> Your objective
A verbatim reproduction of the lines below, from the line containing "DRIVER pin IN2: D6 -> D2" through the line containing "RADIO pin CSN: TX0 -> D32", both ends included, is the whole required output.

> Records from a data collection
===
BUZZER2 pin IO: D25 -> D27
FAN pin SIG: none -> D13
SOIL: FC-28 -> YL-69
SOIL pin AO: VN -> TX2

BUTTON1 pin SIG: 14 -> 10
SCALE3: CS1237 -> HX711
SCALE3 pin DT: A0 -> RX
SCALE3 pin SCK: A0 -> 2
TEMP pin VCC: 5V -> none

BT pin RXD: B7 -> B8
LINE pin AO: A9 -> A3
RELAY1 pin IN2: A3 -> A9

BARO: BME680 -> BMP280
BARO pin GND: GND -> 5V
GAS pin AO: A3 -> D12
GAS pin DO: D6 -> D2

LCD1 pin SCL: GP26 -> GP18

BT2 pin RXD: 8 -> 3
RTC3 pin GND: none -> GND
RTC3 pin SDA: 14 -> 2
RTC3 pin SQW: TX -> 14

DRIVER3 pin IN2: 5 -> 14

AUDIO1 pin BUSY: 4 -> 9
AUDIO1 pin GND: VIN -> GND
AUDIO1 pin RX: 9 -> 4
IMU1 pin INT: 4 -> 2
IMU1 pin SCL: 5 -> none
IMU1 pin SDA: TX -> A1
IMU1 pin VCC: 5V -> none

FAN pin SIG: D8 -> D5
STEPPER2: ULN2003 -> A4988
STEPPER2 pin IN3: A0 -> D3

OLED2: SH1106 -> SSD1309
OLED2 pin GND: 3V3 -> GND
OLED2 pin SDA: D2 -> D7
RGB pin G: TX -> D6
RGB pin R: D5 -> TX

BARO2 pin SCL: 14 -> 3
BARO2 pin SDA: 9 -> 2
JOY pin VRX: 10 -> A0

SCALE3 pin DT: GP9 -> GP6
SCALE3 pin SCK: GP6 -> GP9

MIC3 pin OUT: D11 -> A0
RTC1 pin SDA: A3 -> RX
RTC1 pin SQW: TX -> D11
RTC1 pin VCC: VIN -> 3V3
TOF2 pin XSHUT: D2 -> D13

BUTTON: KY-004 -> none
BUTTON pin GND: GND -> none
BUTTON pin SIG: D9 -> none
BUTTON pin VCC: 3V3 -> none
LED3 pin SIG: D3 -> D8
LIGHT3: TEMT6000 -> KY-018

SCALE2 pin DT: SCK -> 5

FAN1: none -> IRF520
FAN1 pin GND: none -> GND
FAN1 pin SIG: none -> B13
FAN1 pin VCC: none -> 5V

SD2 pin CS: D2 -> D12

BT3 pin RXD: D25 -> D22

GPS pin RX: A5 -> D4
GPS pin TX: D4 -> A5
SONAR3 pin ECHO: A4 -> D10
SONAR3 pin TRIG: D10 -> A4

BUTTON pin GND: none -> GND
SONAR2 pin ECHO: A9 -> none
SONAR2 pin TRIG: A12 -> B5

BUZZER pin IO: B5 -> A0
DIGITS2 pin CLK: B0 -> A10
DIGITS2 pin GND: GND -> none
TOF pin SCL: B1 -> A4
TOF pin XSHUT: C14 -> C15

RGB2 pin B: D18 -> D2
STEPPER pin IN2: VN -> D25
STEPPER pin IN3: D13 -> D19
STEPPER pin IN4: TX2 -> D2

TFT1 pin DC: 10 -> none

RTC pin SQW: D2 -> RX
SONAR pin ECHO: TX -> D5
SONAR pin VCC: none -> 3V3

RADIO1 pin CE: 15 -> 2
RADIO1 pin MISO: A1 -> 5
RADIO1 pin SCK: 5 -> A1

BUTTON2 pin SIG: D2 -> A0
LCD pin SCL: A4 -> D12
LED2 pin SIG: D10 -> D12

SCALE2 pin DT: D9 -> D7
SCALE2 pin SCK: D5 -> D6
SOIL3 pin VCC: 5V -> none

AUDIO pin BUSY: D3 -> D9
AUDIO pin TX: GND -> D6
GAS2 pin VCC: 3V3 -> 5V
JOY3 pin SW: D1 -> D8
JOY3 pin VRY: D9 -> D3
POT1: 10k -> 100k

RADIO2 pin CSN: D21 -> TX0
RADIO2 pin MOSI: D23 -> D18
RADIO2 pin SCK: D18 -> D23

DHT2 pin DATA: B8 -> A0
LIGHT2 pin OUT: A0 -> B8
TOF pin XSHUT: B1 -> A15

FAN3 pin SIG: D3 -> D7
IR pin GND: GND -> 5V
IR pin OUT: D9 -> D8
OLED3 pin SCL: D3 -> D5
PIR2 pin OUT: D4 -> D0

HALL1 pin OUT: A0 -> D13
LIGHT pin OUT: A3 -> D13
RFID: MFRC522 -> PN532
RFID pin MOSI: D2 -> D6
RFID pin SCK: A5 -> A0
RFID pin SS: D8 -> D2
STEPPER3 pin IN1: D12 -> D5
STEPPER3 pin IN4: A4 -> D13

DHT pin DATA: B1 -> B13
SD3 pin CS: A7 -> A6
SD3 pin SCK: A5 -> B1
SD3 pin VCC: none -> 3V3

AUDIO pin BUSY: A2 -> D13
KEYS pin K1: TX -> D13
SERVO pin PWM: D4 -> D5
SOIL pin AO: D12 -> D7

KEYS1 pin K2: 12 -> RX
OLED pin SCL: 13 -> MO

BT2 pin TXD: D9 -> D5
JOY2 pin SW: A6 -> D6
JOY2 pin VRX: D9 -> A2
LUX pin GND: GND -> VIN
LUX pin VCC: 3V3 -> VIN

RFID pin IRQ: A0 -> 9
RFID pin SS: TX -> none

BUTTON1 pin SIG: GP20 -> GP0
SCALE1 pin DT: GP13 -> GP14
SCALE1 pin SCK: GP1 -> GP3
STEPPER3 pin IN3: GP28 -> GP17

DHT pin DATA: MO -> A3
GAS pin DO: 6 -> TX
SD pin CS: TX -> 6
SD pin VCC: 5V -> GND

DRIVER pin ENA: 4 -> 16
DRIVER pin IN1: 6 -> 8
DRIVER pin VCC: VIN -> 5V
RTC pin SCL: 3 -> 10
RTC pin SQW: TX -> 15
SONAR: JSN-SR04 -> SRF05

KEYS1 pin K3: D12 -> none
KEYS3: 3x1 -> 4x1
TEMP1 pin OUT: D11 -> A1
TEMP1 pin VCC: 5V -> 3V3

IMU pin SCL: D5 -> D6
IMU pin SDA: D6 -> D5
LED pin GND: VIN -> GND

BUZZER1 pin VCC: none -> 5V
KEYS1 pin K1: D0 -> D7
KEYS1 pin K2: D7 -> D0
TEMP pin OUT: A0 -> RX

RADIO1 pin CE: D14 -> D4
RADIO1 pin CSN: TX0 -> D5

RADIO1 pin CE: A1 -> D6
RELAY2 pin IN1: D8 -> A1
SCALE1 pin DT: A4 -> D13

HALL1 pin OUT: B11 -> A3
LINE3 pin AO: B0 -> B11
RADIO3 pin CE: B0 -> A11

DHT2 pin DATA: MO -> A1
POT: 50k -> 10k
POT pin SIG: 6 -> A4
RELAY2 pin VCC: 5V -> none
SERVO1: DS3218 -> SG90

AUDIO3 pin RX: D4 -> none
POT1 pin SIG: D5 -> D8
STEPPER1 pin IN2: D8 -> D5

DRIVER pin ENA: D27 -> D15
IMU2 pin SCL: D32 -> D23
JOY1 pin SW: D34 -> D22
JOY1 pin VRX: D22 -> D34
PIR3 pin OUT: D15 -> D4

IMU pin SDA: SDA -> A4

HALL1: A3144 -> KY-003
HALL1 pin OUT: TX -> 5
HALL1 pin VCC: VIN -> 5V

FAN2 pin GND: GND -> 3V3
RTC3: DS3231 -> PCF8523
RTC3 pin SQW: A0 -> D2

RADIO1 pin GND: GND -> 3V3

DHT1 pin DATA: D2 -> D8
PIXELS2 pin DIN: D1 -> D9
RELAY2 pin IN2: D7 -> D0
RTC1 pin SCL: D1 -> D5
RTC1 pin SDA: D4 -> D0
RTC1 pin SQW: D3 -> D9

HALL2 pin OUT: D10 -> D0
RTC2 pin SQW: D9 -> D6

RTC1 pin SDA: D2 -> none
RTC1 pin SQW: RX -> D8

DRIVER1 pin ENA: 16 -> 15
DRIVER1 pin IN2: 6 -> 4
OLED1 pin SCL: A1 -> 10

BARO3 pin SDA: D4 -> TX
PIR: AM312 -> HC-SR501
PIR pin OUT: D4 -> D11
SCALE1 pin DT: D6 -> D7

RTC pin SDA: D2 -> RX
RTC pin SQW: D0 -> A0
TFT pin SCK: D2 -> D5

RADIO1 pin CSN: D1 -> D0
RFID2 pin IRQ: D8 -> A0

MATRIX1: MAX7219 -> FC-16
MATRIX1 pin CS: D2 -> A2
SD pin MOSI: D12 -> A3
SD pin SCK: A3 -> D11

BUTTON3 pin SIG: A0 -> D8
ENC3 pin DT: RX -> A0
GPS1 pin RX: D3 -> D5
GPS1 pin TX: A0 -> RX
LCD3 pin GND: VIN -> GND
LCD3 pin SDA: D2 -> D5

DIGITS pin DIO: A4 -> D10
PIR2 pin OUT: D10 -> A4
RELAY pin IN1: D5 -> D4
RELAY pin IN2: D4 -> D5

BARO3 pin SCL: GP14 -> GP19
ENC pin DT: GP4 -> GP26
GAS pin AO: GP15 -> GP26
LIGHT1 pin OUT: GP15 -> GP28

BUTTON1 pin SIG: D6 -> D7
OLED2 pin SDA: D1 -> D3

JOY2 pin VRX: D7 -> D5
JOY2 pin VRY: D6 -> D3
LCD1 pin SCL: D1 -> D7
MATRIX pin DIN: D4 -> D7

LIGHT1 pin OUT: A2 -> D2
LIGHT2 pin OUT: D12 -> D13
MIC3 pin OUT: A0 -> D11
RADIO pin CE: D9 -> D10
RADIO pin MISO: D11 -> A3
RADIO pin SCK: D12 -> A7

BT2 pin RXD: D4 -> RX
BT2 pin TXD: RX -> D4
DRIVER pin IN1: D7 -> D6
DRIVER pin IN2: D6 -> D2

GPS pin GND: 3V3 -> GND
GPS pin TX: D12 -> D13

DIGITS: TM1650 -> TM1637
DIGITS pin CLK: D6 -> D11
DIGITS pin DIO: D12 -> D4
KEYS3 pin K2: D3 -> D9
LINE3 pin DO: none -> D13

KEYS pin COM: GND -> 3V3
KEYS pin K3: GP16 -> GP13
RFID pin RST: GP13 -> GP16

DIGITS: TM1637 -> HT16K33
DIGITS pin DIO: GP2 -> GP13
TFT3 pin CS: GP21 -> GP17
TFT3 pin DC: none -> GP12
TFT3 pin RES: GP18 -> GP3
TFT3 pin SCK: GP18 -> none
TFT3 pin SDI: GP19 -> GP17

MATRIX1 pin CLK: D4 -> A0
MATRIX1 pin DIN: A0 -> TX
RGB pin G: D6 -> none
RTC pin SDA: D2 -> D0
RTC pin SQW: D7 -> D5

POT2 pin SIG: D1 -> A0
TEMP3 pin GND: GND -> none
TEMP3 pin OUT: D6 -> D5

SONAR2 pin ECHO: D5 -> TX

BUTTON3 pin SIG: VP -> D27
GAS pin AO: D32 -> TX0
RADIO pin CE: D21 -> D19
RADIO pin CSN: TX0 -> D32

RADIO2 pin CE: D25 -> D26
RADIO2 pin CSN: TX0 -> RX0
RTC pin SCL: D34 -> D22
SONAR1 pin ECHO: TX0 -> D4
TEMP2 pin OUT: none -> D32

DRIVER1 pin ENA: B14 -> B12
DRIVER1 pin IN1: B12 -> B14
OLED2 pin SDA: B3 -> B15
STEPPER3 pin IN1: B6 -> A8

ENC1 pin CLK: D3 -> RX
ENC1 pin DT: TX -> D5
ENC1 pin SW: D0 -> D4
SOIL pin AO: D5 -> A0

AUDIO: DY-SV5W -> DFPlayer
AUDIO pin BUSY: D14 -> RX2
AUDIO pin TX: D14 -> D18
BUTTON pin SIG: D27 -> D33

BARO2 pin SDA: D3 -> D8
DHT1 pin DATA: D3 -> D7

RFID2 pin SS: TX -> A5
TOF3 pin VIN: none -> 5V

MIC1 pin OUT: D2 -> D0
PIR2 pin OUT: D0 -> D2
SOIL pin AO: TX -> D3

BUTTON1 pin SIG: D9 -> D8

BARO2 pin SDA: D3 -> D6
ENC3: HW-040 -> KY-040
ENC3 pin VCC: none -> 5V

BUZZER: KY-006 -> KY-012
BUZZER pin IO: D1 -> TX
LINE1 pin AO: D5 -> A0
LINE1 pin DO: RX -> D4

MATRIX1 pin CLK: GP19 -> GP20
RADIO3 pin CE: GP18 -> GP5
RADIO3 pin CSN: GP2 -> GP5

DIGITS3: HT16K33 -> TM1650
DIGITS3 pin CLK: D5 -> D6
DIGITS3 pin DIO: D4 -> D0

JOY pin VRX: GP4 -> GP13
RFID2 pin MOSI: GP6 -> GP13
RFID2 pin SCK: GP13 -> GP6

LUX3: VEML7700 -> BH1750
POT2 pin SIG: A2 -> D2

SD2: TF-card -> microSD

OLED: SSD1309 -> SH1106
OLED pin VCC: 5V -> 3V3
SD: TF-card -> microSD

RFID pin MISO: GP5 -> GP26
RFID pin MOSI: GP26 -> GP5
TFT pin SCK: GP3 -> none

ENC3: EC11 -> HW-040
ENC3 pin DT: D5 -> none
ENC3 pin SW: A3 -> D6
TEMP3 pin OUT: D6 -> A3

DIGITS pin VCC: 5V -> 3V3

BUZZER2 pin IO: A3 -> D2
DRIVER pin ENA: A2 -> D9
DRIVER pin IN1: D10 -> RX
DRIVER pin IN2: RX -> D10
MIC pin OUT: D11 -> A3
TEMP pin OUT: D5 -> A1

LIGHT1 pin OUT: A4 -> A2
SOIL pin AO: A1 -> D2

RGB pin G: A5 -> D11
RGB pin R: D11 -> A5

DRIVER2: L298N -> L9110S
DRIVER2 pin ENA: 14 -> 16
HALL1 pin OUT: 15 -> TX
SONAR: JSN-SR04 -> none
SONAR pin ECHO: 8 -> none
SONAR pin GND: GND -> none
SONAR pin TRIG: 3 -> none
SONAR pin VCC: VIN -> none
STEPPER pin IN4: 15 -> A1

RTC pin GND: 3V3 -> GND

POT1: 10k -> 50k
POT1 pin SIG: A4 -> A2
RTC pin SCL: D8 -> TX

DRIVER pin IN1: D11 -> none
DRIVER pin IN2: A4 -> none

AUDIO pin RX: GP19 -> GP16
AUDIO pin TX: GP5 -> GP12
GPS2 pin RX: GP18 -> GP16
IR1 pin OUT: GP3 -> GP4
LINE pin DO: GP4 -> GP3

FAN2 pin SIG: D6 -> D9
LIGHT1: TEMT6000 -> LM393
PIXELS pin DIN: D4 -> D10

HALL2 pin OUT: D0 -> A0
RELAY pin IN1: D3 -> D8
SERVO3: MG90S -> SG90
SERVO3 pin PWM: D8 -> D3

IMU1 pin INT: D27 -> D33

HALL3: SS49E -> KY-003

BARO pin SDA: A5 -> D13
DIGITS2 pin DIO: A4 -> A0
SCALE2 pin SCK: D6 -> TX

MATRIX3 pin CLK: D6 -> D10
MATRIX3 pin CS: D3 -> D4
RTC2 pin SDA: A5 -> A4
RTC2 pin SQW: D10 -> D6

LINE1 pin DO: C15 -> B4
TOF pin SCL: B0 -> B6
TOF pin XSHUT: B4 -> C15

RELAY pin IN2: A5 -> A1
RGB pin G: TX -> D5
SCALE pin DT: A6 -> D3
===
> Written solution
DRIVER pin IN2: D6 -> D2

GPS pin GND: 3V3 -> GND
GPS pin TX: D12 -> D13

DIGITS: TM1650 -> TM1637
DIGITS pin CLK: D6 -> D11
DIGITS pin DIO: D12 -> D4
KEYS3 pin K2: D3 -> D9
LINE3 pin DO: none -> D13

KEYS pin COM: GND -> 3V3
KEYS pin K3: GP16 -> GP13
RFID pin RST: GP13 -> GP16

DIGITS: TM1637 -> HT16K33
DIGITS pin DIO: GP2 -> GP13
TFT3 pin CS: GP21 -> GP17
TFT3 pin DC: none -> GP12
TFT3 pin RES: GP18 -> GP3
TFT3 pin SCK: GP18 -> none
TFT3 pin SDI: GP19 -> GP17

MATRIX1 pin CLK: D4 -> A0
MATRIX1 pin DIN: A0 -> TX
RGB pin G: D6 -> none
RTC pin SDA: D2 -> D0
RTC pin SQW: D7 -> D5

POT2 pin SIG: D1 -> A0
TEMP3 pin GND: GND -> none
TEMP3 pin OUT: D6 -> D5

SONAR2 pin ECHO: D5 -> TX

BUTTON3 pin SIG: VP -> D27
GAS pin AO: D32 -> TX0
RADIO pin CE: D21 -> D19
RADIO pin CSN: TX0 -> D32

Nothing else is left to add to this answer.